• **Task prompt**
Return only this: the line with "(620, 108) = (657, 154): orange" and all the lines that follow it below, through the final one, exactly as they are.

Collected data
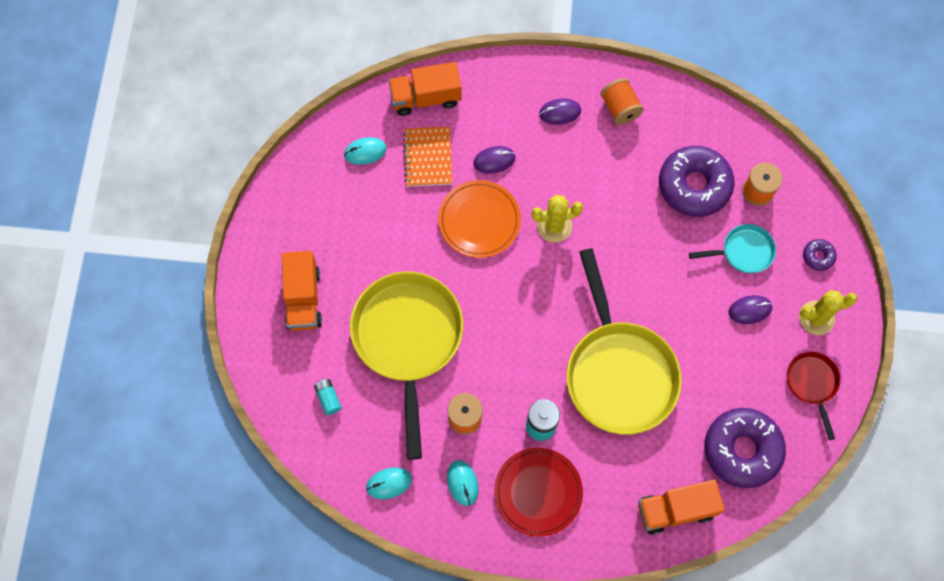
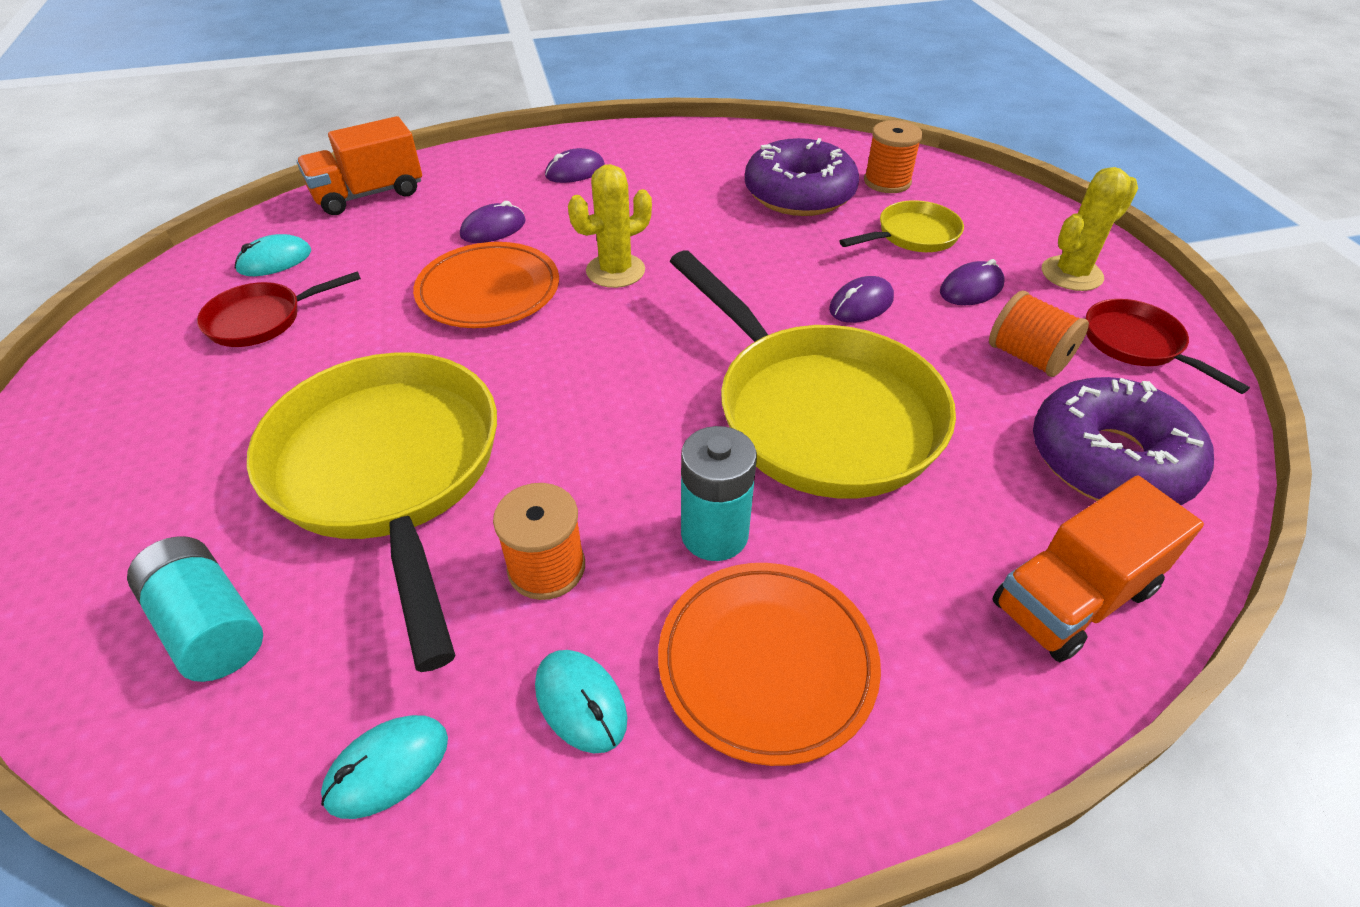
camera: 20 degrees left, 25 degrees down
(303, 298) = (152, 465): orange truck -> none
(328, 398) = (210, 625): turquoise battery -> turquoise battery, size x1.72
(356, 205) = (262, 320): none -> red pan
(428, 157) = (384, 246): orange notebook -> none
(538, 492) = (767, 662): red plate -> orange plate
(620, 108) = (657, 154): orange spool -> orange spool (1027, 357)
(680, 302) = (861, 304): none -> purple mouse
(743, 251) = (913, 235): turquoise pan -> yellow pan
(818, 256) = (1016, 218): purple donut -> none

• **Reply to the exercise**
(620, 108) = (657, 154): orange spool -> orange spool (1027, 357)
(680, 302) = (861, 304): none -> purple mouse
(743, 251) = (913, 235): turquoise pan -> yellow pan
(818, 256) = (1016, 218): purple donut -> none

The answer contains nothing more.